*** Records to process ***
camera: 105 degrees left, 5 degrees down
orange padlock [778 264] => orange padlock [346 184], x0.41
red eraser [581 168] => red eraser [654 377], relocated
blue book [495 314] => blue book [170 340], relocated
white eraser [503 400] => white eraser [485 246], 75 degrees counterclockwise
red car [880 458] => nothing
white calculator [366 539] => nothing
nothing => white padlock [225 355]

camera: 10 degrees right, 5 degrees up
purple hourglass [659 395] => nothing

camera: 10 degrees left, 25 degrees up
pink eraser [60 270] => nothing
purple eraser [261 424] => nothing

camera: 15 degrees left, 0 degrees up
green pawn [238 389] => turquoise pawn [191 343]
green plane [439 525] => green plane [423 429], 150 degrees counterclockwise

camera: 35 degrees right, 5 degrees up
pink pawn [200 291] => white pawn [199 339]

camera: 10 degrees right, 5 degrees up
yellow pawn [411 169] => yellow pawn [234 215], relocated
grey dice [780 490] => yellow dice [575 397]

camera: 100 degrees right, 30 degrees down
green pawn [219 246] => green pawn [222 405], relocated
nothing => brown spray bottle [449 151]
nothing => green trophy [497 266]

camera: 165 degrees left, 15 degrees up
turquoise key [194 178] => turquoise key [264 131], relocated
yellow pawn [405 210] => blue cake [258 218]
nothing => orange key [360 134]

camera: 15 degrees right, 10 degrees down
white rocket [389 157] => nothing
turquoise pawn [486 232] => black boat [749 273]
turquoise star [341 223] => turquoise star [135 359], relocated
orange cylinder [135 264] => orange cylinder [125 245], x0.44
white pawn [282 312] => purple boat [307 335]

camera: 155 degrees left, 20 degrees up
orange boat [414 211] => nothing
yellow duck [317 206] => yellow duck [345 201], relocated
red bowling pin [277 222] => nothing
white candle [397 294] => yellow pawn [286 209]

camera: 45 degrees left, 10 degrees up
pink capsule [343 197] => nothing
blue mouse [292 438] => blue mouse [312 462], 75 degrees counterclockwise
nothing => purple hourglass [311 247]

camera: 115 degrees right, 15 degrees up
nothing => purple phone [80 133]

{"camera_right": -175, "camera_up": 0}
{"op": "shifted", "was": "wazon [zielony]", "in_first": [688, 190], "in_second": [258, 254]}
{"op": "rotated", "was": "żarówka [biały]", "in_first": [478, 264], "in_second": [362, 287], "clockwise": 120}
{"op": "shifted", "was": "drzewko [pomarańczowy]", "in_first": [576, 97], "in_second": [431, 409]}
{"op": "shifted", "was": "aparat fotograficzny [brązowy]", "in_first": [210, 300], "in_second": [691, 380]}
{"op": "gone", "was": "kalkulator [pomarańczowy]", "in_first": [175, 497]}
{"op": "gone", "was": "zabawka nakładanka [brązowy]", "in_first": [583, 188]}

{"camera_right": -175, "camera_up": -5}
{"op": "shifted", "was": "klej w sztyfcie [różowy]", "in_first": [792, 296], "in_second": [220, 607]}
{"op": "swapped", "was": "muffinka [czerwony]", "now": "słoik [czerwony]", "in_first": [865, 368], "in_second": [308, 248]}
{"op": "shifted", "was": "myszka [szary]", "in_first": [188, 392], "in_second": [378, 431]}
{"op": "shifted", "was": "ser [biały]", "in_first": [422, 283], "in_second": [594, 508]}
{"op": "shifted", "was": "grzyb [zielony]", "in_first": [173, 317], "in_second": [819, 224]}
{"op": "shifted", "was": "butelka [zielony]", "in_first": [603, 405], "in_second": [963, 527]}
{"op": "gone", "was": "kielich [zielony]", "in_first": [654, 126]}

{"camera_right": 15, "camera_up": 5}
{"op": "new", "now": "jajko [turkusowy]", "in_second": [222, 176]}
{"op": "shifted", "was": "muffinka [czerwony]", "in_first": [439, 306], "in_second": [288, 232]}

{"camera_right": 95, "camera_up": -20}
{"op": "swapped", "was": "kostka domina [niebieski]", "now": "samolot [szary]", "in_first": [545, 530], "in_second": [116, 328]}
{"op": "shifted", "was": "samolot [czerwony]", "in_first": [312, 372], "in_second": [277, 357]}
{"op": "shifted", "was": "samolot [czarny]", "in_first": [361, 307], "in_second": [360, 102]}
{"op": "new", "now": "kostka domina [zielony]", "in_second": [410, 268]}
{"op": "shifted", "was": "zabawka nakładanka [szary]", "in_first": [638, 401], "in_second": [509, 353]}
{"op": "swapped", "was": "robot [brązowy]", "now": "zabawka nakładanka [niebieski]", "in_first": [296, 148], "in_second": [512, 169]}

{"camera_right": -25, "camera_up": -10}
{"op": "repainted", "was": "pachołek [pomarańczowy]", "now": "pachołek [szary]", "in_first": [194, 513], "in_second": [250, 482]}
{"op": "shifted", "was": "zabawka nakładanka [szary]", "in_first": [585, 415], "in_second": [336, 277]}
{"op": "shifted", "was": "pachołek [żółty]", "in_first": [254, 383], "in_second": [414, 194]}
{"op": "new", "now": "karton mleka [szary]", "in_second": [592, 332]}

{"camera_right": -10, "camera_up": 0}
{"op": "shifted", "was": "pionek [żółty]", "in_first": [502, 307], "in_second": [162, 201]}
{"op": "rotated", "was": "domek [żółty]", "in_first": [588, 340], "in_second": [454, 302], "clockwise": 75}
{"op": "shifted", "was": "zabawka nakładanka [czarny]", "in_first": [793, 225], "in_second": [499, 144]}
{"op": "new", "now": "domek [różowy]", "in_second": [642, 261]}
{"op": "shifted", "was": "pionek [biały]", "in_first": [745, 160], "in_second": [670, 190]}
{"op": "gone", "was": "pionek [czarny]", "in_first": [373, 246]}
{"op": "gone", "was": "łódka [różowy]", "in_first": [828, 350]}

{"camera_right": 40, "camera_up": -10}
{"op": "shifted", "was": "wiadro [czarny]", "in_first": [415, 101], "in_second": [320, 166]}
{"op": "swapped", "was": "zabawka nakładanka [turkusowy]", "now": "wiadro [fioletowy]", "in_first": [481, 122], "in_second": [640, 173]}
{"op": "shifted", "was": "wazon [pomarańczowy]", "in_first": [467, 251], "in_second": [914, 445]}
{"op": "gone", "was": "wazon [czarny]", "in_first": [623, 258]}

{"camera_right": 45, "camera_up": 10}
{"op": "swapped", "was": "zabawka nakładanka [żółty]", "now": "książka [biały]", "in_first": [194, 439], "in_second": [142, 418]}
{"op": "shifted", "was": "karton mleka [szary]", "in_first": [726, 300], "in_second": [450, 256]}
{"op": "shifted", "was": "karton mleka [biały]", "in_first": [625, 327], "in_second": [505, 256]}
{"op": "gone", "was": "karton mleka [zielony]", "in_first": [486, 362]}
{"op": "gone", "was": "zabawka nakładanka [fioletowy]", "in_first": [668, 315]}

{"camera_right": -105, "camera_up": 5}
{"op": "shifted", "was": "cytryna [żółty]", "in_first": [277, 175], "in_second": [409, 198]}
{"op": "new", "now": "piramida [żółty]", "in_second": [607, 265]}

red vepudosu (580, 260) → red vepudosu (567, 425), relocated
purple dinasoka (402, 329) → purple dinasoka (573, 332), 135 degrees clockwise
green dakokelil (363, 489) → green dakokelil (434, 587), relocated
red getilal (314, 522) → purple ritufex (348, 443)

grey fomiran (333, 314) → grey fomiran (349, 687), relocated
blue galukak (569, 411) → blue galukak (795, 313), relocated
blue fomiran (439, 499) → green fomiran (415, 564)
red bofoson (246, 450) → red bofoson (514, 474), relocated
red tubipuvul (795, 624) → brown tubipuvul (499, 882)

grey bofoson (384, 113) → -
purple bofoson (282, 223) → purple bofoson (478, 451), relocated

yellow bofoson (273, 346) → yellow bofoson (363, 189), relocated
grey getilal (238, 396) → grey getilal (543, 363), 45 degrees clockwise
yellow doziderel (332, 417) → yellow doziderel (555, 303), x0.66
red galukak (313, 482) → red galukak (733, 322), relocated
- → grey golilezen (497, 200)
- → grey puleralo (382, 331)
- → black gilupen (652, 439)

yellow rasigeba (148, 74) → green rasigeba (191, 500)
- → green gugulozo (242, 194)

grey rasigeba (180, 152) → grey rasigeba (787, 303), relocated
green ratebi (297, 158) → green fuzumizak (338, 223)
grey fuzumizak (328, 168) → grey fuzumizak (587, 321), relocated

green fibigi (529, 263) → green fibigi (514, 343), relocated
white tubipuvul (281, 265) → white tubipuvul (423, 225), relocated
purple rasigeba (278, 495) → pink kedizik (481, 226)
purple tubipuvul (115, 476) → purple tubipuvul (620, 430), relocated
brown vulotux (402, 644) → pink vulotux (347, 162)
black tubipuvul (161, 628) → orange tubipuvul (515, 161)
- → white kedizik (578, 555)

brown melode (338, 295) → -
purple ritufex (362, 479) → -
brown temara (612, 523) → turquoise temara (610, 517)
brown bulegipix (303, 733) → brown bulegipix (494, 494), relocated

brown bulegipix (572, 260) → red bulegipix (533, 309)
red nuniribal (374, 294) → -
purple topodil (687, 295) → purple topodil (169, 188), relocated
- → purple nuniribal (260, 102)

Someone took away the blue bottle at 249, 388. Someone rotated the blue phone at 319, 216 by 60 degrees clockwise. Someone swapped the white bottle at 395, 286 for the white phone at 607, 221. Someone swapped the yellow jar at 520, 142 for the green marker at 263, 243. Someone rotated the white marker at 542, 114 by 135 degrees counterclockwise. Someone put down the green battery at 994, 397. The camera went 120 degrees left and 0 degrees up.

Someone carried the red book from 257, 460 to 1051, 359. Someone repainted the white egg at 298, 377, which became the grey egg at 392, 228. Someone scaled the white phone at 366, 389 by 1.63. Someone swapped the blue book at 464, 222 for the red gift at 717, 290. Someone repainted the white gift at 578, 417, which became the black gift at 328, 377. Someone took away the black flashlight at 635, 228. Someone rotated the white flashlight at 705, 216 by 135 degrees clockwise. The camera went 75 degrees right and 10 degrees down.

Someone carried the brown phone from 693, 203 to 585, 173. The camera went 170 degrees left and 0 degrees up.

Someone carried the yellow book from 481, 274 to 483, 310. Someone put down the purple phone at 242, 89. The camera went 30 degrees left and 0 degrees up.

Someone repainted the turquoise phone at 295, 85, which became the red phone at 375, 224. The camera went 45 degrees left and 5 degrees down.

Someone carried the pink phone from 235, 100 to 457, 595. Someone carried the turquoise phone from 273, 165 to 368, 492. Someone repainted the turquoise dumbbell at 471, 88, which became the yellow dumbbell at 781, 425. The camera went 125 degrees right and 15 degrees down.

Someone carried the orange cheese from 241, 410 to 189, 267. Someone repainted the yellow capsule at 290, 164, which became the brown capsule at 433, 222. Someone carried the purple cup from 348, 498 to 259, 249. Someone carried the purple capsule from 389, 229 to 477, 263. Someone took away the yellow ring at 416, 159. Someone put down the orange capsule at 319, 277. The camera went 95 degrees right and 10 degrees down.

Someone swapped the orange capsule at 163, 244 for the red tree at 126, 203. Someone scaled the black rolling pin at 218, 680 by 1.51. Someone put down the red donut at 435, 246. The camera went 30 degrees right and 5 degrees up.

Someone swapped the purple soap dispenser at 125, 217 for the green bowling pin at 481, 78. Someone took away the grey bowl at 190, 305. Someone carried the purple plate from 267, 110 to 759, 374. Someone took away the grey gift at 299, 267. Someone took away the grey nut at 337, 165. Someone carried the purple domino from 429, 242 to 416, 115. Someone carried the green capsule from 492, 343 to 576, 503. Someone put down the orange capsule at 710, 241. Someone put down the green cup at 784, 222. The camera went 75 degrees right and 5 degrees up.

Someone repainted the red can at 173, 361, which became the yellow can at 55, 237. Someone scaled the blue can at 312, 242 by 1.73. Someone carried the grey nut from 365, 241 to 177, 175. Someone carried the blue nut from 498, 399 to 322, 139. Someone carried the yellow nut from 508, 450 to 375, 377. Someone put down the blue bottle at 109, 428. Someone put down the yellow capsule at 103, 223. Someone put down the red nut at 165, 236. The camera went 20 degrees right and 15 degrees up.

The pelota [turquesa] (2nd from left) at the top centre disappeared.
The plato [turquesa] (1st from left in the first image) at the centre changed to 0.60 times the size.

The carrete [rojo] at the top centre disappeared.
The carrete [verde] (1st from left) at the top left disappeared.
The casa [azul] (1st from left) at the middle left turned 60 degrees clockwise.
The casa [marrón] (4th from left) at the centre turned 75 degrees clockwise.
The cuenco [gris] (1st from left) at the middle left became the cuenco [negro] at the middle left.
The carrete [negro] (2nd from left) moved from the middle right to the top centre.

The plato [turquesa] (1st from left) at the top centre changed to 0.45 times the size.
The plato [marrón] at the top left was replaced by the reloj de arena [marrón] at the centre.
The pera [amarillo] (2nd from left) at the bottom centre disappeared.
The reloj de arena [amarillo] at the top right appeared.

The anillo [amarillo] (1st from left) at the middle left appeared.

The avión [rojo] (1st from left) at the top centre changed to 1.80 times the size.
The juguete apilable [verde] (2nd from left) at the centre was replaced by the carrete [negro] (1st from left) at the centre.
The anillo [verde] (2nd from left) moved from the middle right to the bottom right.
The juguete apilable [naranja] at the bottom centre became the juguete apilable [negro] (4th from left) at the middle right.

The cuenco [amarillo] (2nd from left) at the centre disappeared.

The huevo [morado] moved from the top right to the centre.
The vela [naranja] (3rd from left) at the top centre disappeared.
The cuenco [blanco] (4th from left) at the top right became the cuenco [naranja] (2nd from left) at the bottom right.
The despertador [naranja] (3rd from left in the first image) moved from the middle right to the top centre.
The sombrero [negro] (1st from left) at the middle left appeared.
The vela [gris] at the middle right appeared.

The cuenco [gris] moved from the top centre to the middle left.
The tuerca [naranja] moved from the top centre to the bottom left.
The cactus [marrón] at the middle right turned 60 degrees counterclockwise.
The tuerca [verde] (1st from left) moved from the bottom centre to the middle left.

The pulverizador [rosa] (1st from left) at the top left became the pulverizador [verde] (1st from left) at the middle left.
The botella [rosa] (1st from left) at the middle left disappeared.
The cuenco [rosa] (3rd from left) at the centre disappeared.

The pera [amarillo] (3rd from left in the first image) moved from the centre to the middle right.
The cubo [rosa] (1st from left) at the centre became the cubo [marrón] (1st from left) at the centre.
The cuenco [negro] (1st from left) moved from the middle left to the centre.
*** End of Records to process ***
§ Work to complete: From the records above, transcribe without alteration every line from the one with "red vepudosu (580, 260)" to the one with "brown temara (612, 523)", inclusive.

§ Response below:
red vepudosu (580, 260) → red vepudosu (567, 425), relocated
purple dinasoka (402, 329) → purple dinasoka (573, 332), 135 degrees clockwise
green dakokelil (363, 489) → green dakokelil (434, 587), relocated
red getilal (314, 522) → purple ritufex (348, 443)

grey fomiran (333, 314) → grey fomiran (349, 687), relocated
blue galukak (569, 411) → blue galukak (795, 313), relocated
blue fomiran (439, 499) → green fomiran (415, 564)
red bofoson (246, 450) → red bofoson (514, 474), relocated
red tubipuvul (795, 624) → brown tubipuvul (499, 882)

grey bofoson (384, 113) → -
purple bofoson (282, 223) → purple bofoson (478, 451), relocated

yellow bofoson (273, 346) → yellow bofoson (363, 189), relocated
grey getilal (238, 396) → grey getilal (543, 363), 45 degrees clockwise
yellow doziderel (332, 417) → yellow doziderel (555, 303), x0.66
red galukak (313, 482) → red galukak (733, 322), relocated
- → grey golilezen (497, 200)
- → grey puleralo (382, 331)
- → black gilupen (652, 439)

yellow rasigeba (148, 74) → green rasigeba (191, 500)
- → green gugulozo (242, 194)

grey rasigeba (180, 152) → grey rasigeba (787, 303), relocated
green ratebi (297, 158) → green fuzumizak (338, 223)
grey fuzumizak (328, 168) → grey fuzumizak (587, 321), relocated

green fibigi (529, 263) → green fibigi (514, 343), relocated
white tubipuvul (281, 265) → white tubipuvul (423, 225), relocated
purple rasigeba (278, 495) → pink kedizik (481, 226)
purple tubipuvul (115, 476) → purple tubipuvul (620, 430), relocated
brown vulotux (402, 644) → pink vulotux (347, 162)
black tubipuvul (161, 628) → orange tubipuvul (515, 161)
- → white kedizik (578, 555)

brown melode (338, 295) → -
purple ritufex (362, 479) → -
brown temara (612, 523) → turquoise temara (610, 517)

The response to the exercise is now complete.